◆ **Activity**
Except for the pictures, output the records in full and exactly.

◆ **Exercise materials**

*** Begin section ***

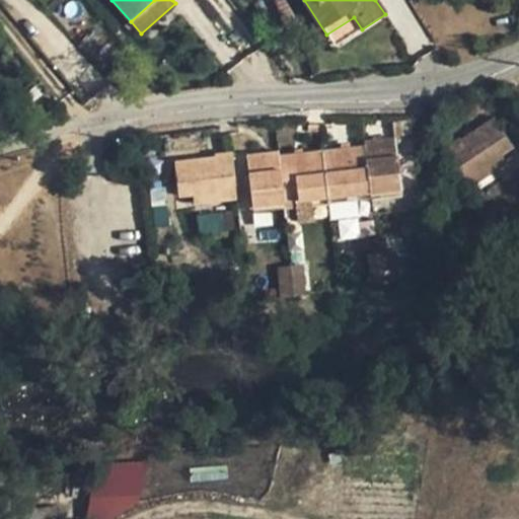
[(354,17),(326,34),(335,47),(362,29),(354,17)]
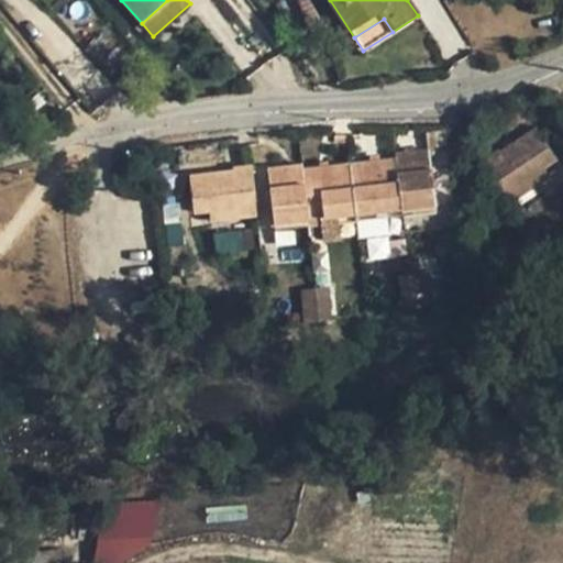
[(482,161),(510,202),(550,176),(544,167),(558,158),(536,127),(499,151),(498,148),(482,161)]
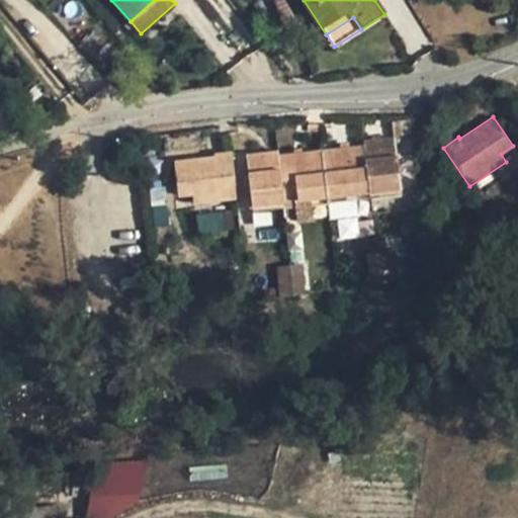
[(364,146),(369,191),(400,187),(394,137),(363,141),(364,146)]
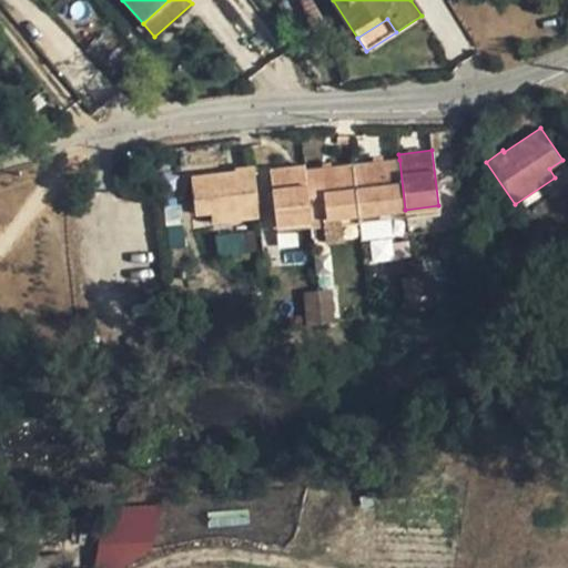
[(353,164),(359,215),(385,212),(405,210),(399,160),(353,164)]
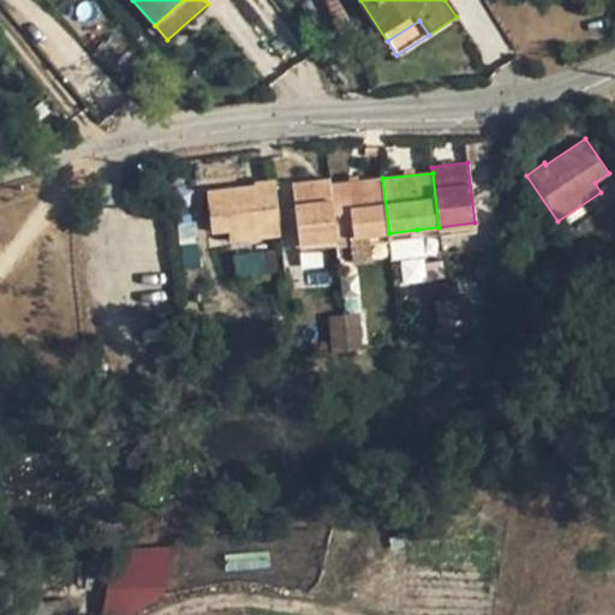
[(292,183),(296,208),(299,245),(338,239),(330,185),(330,178),(292,183)]
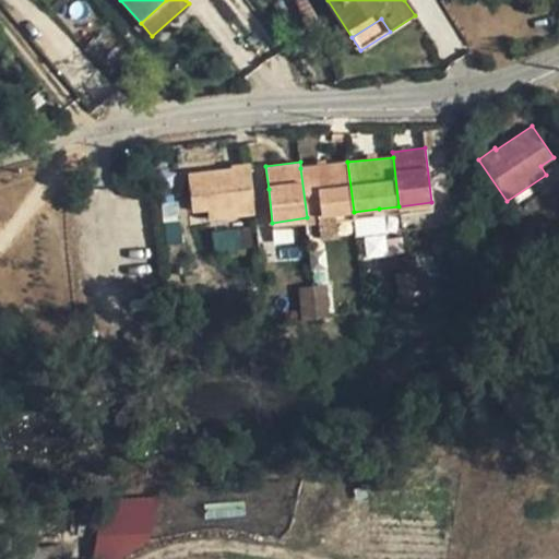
[(300,168),(307,217),(319,216),(321,239),(339,237),(335,214),(354,212),(347,162),(300,168)]
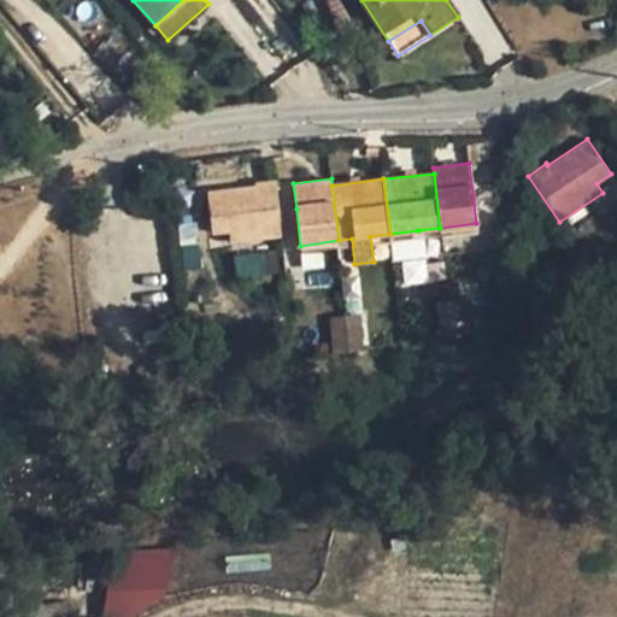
[(207,192),(212,233),(229,230),(230,242),(282,236),(278,211),(276,186),(275,180),(254,183),(256,186),(207,192)]
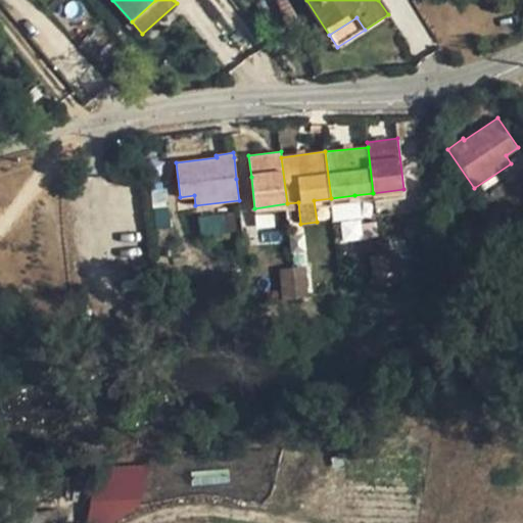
[(234,157),(236,179),(251,177),(248,155),(234,157)]
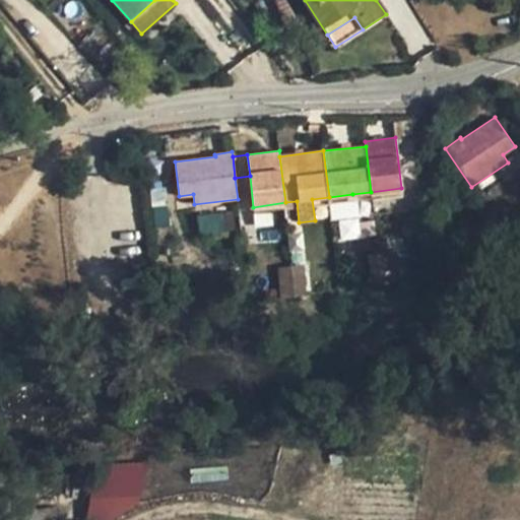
[(352,194),(329,197),(331,218),(354,215),(352,194)]
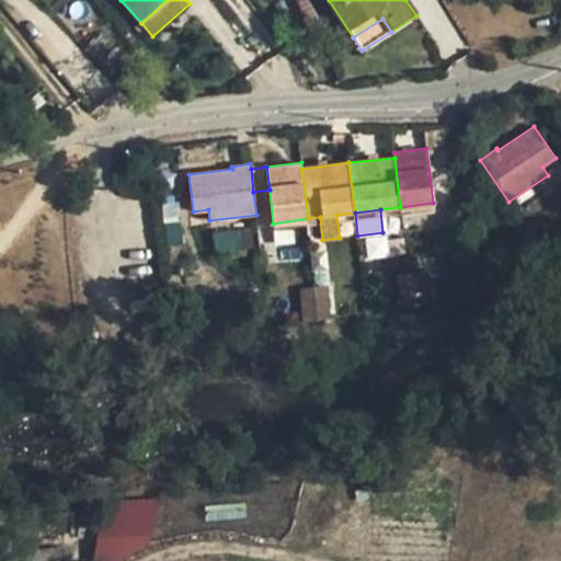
[(410,274),(415,306),(432,304),(427,272),(410,274)]
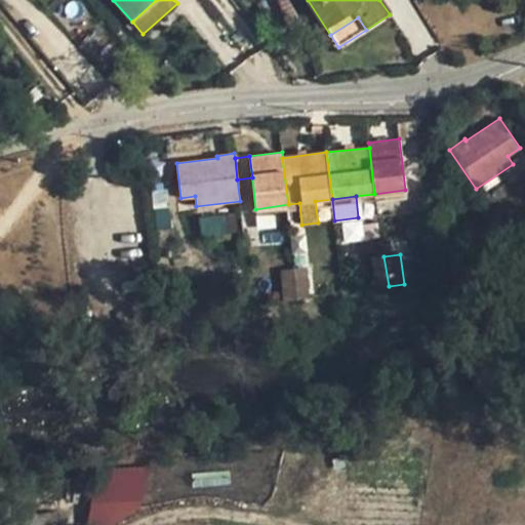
[(377,288),(389,286),(384,256),(372,258),(377,288)]
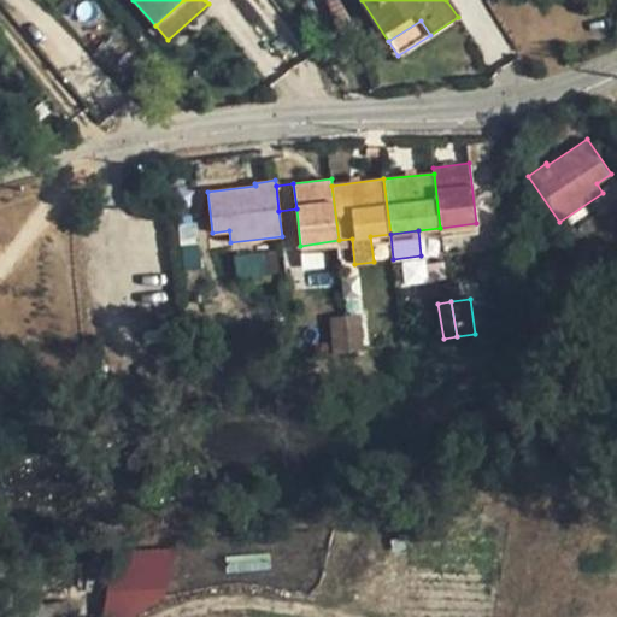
[(345,317),(348,352),(363,350),(359,315),(345,317)]
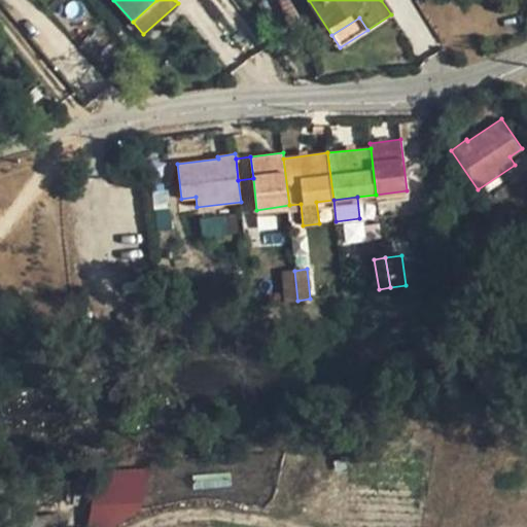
[(285,302),(297,301),(294,271),(282,272),(285,302)]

*** End section ***

◆ **Written answer**
[(354,17),(326,34),(335,47),(362,29),(354,17)]
[(482,161),(510,202),(550,176),(544,167),(558,158),(536,127),(499,151),(498,148),(482,161)]
[(364,146),(369,191),(400,187),(394,137),(363,141),(364,146)]
[(353,164),(359,215),(385,212),(405,210),(399,160),(353,164)]
[(292,183),(296,208),(299,245),(338,239),(330,185),(330,178),(292,183)]
[(300,168),(307,217),(319,216),(321,239),(339,237),(335,214),(354,212),(347,162),(300,168)]
[(207,192),(212,233),(229,230),(230,242),(282,236),(278,211),(276,186),(275,180),(254,183),(256,186),(207,192)]
[(234,157),(236,179),(251,177),(248,155),(234,157)]
[(352,194),(329,197),(331,218),(354,215),(352,194)]
[(410,274),(415,306),(432,304),(427,272),(410,274)]
[(377,288),(389,286),(384,256),(372,258),(377,288)]
[(345,317),(348,352),(363,350),(359,315),(345,317)]
[(285,302),(297,301),(294,271),(282,272),(285,302)]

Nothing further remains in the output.